Working data:
────

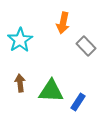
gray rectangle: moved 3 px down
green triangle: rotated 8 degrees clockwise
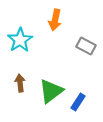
orange arrow: moved 8 px left, 3 px up
gray rectangle: rotated 18 degrees counterclockwise
green triangle: rotated 40 degrees counterclockwise
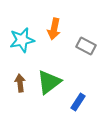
orange arrow: moved 1 px left, 9 px down
cyan star: moved 2 px right; rotated 20 degrees clockwise
green triangle: moved 2 px left, 9 px up
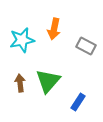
green triangle: moved 1 px left, 1 px up; rotated 12 degrees counterclockwise
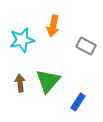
orange arrow: moved 1 px left, 3 px up
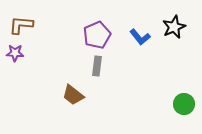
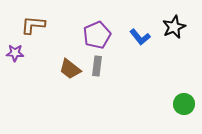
brown L-shape: moved 12 px right
brown trapezoid: moved 3 px left, 26 px up
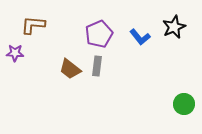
purple pentagon: moved 2 px right, 1 px up
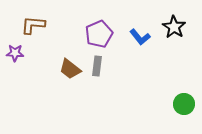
black star: rotated 15 degrees counterclockwise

────

Short problem: Print every line of the rows above word for word, but leave the pictures out.

Result of the exercise:
gray rectangle: moved 3 px down
green triangle: rotated 8 degrees clockwise
orange arrow: moved 8 px left, 3 px up
gray rectangle: rotated 18 degrees counterclockwise
green triangle: rotated 40 degrees counterclockwise
orange arrow: moved 1 px left, 9 px down
cyan star: moved 2 px right; rotated 20 degrees clockwise
green triangle: moved 2 px left, 9 px up
green triangle: moved 1 px left, 1 px up; rotated 12 degrees counterclockwise
orange arrow: moved 1 px left, 3 px up
brown L-shape: moved 12 px right
brown trapezoid: moved 3 px left, 26 px up
purple pentagon: moved 2 px right, 1 px up
black star: rotated 15 degrees counterclockwise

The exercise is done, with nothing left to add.